The records below are to be set down again exactly, with the pictures left out.

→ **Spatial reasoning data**
::::::::

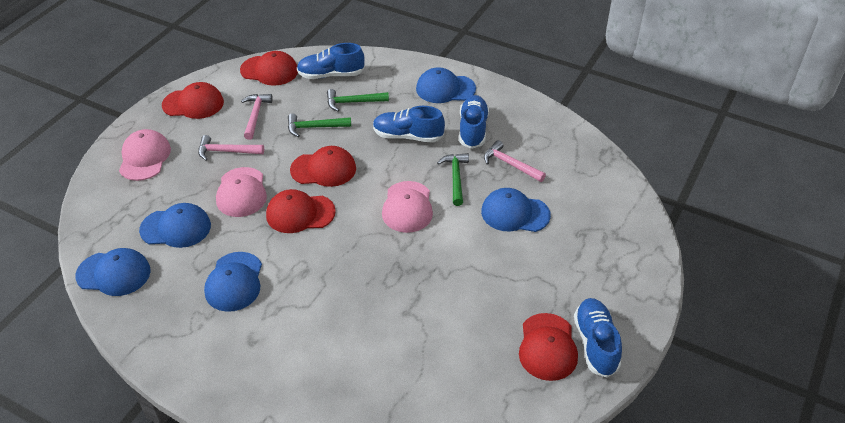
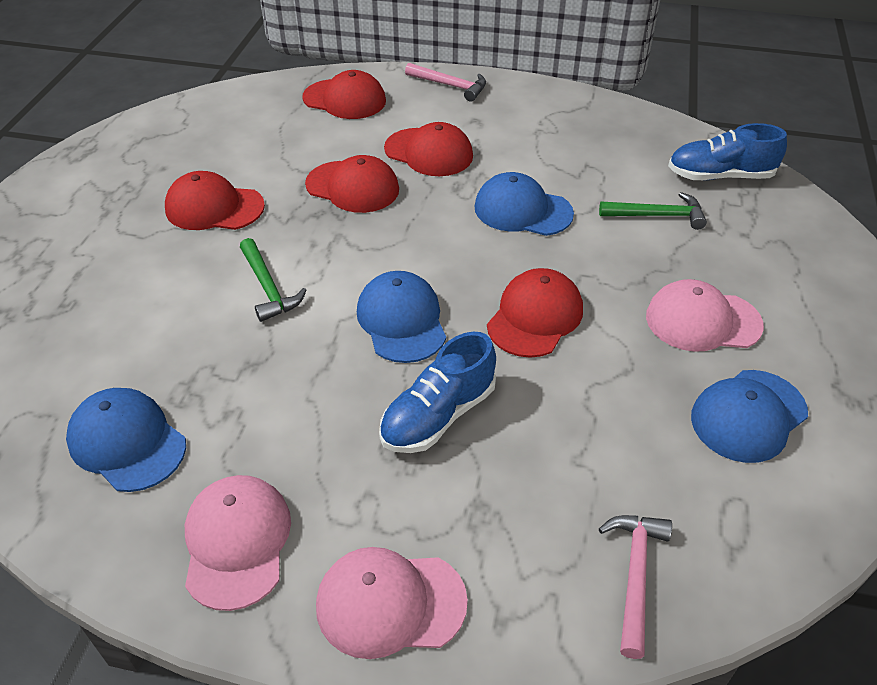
blue cap: 5 -> 4
blue shoe: 4 -> 2
green hammer: 3 -> 2
pink hammer: 3 -> 2

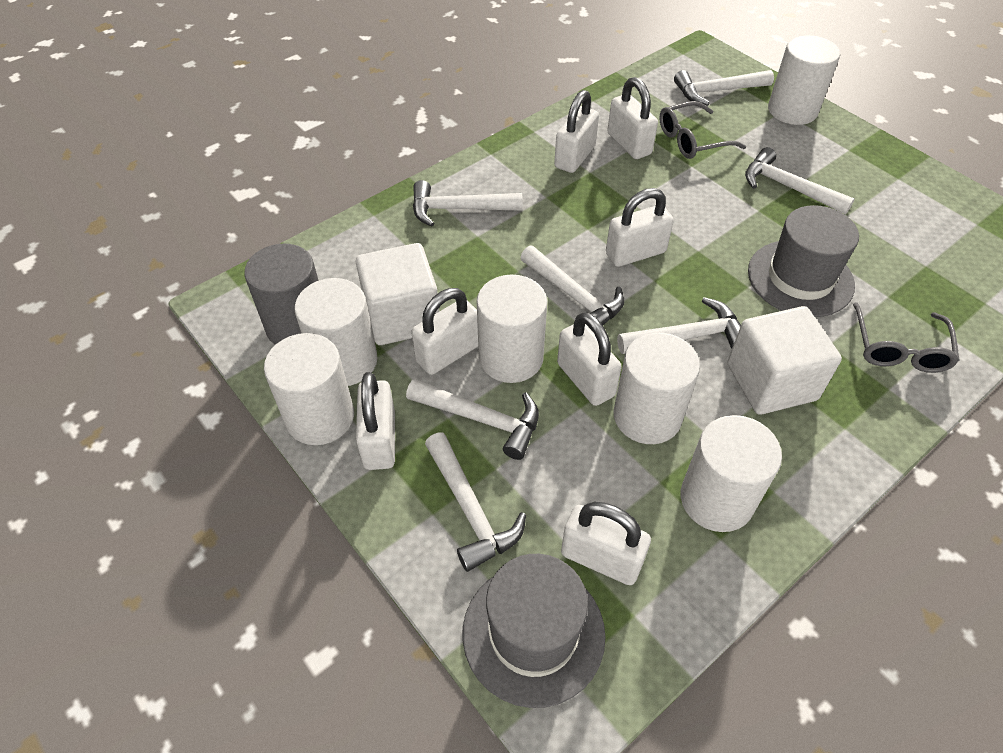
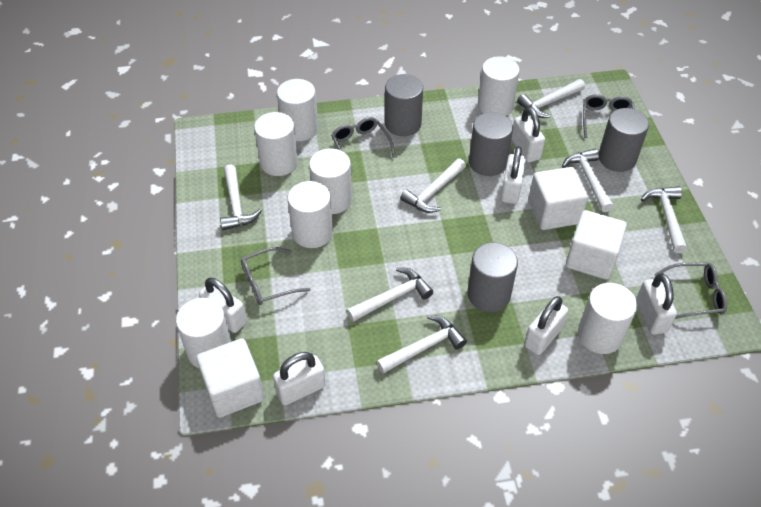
grey cylinder: 1 -> 4
grey glasses: 2 -> 4
grey hat: 2 -> 0
white cube: 2 -> 3
white cylinder: 6 -> 7
white padlock: 7 -> 6

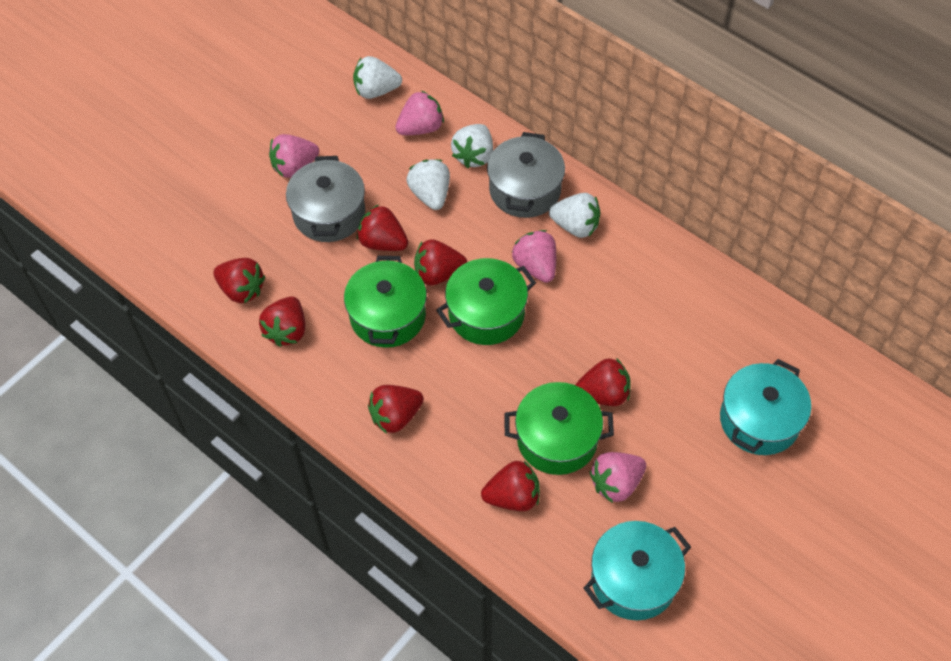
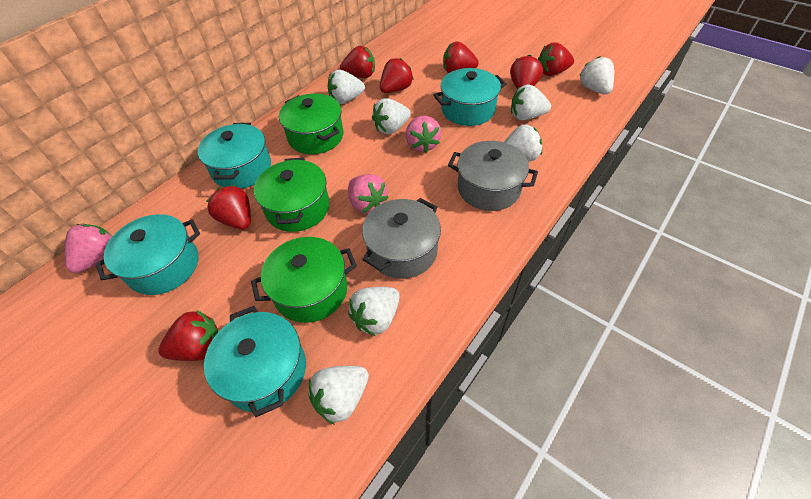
pink strawberry: 4 -> 3
turquoise pot: 2 -> 4
white strawberry: 4 -> 7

::::::::

→ **RESPONSE TO THE TASK**
blue cap: 5 -> 4
blue shoe: 4 -> 2
green hammer: 3 -> 2
pink hammer: 3 -> 2

grey cylinder: 1 -> 4
grey glasses: 2 -> 4
grey hat: 2 -> 0
white cube: 2 -> 3
white cylinder: 6 -> 7
white padlock: 7 -> 6

pink strawberry: 4 -> 3
turquoise pot: 2 -> 4
white strawberry: 4 -> 7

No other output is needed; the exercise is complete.